_Task objective_
Output the first line below and each one after it, exactly, up to and including the line holding "white capsule [589,530,640,593]". Pictures should not be copied.

>>

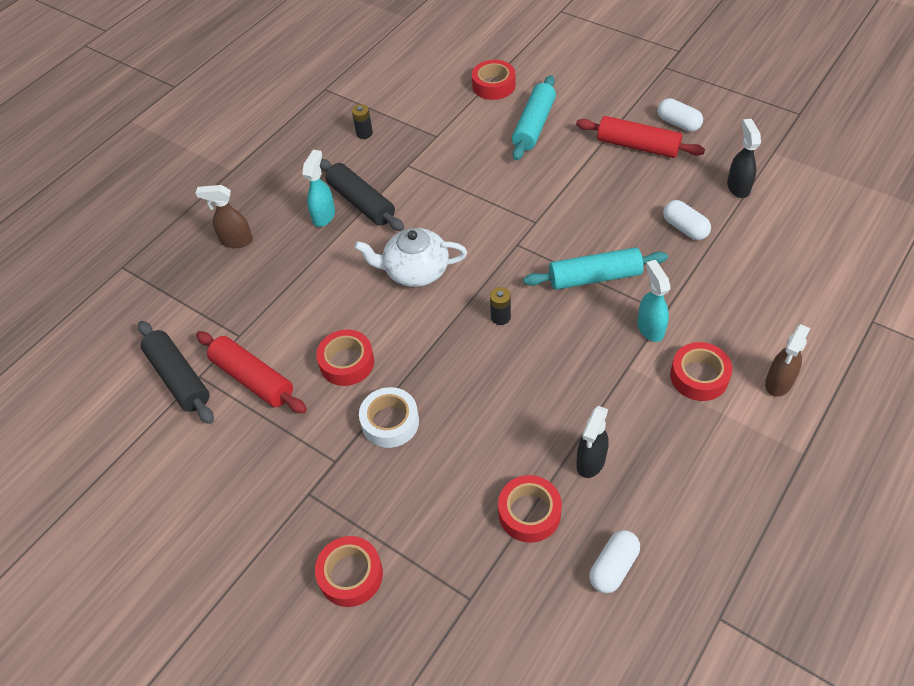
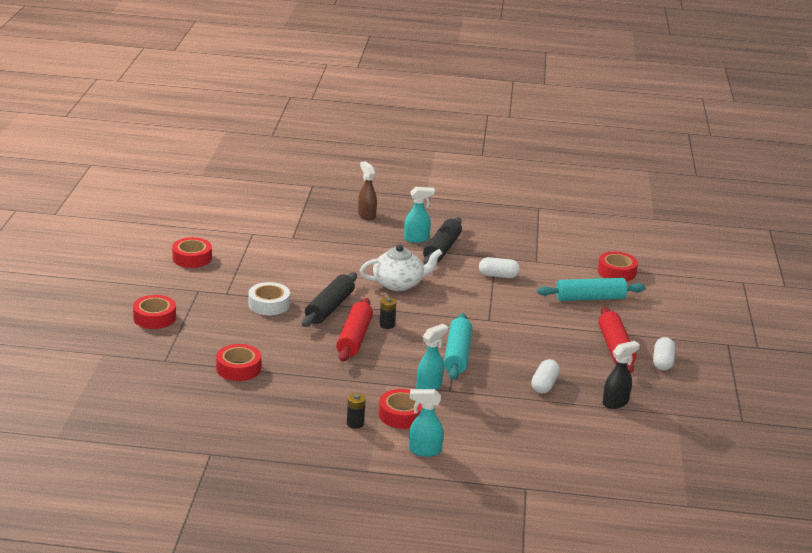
camera: 55 degrees right, 25 degrees down
black rolling pin [138,321,214,424] -> black rolling pin moved to [302,272,357,327]
red rolling pin [196,331,307,413] -> red rolling pin moved to [336,298,373,362]
red tape [316,330,374,386] -> red tape moved to [172,237,212,268]
black battery [352,104,373,139] -> black battery moved to [347,393,365,429]
white teapot [354,228,467,287] -> white teapot turned 105 degrees clockwise [360,245,443,291]
turquoise rolling pin [523,247,668,290] -> turquoise rolling pin turned 45 degrees clockwise [444,313,472,380]
black spray bottle [576,406,609,478] -> none
white capsule [589,530,640,593] -> white capsule moved to [479,257,520,278]
brown spray bottle [765,324,810,397] -> turquoise spray bottle [409,389,444,457]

<<

_Exercise answer_
camera: 55 degrees right, 25 degrees down
black rolling pin [138,321,214,424] -> black rolling pin moved to [302,272,357,327]
red rolling pin [196,331,307,413] -> red rolling pin moved to [336,298,373,362]
red tape [316,330,374,386] -> red tape moved to [172,237,212,268]
black battery [352,104,373,139] -> black battery moved to [347,393,365,429]
white teapot [354,228,467,287] -> white teapot turned 105 degrees clockwise [360,245,443,291]
turquoise rolling pin [523,247,668,290] -> turquoise rolling pin turned 45 degrees clockwise [444,313,472,380]
black spray bottle [576,406,609,478] -> none
white capsule [589,530,640,593] -> white capsule moved to [479,257,520,278]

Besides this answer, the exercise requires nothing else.